[Spatial object tracking data]
= Beginning of Section =

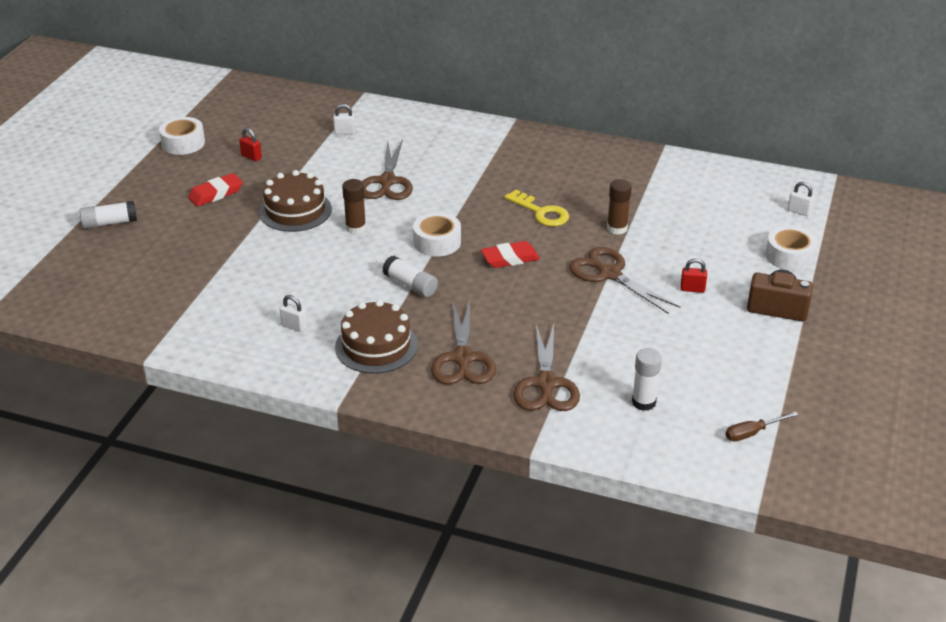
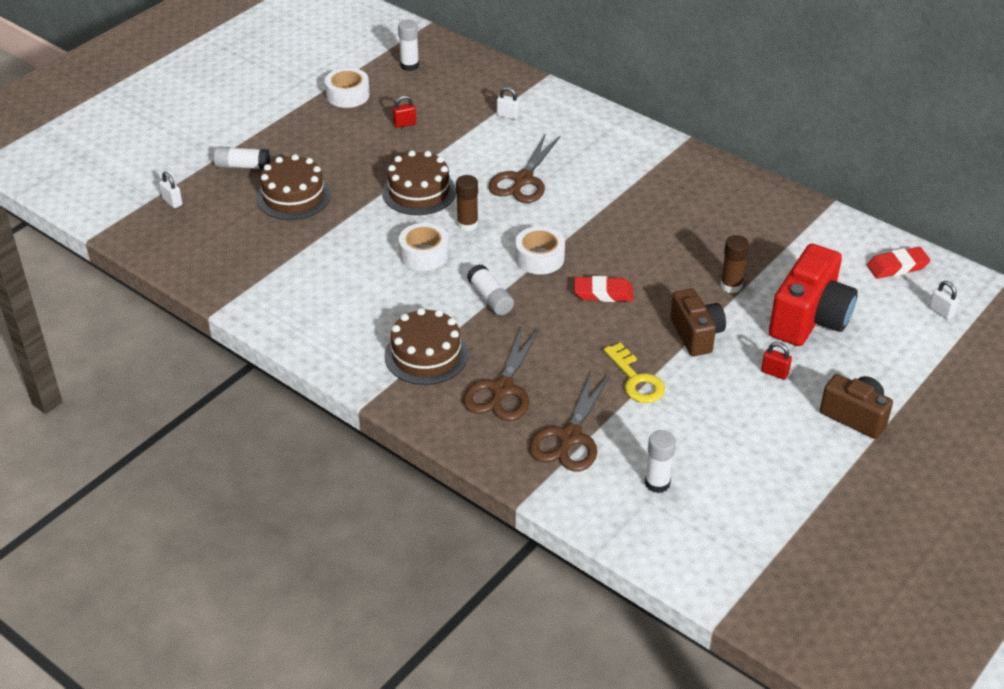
camera: 20 degrees right, 5 degrees up
(175, 239) = (293, 196): none -> brown cake
(216, 194) = (353, 157): red eraser -> red eraser (897, 267)
(230, 108) = (409, 66): none -> white glue stick
(251, 157) = (405, 124): red padlock -> red padlock turned 75 degrees counterclockwise
(294, 326) = (360, 315): white padlock -> white padlock (172, 202)
(541, 212) = (661, 249): yellow key -> yellow key (636, 379)
(609, 274) = (696, 335): brown scissors -> brown camera
(697, 240) = (809, 319): none -> red camera
(752, 433) = (751, 546): brown screwdriver -> none
(789, 256) = (901, 361): white tape -> white tape (424, 254)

= End of Section =

## Exercise:
Wherever the string "degrees" occurs in the entries, copy that whole line.

## Your solution:
camera: 20 degrees right, 5 degrees up
(251, 157) = (405, 124): red padlock -> red padlock turned 75 degrees counterclockwise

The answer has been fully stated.